• **Problem**: Please restate each entry below, word for word.

• **Listed entries**:
*** Begin section ***
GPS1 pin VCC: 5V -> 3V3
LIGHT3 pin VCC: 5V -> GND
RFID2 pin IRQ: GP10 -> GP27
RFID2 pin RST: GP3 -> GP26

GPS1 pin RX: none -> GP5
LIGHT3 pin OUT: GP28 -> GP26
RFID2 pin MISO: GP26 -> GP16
*** End section ***
• **Answer space**:
GPS1 pin VCC: 5V -> 3V3
LIGHT3 pin VCC: 5V -> GND
RFID2 pin IRQ: GP10 -> GP27
RFID2 pin RST: GP3 -> GP26

GPS1 pin RX: none -> GP5
LIGHT3 pin OUT: GP28 -> GP26
RFID2 pin MISO: GP26 -> GP16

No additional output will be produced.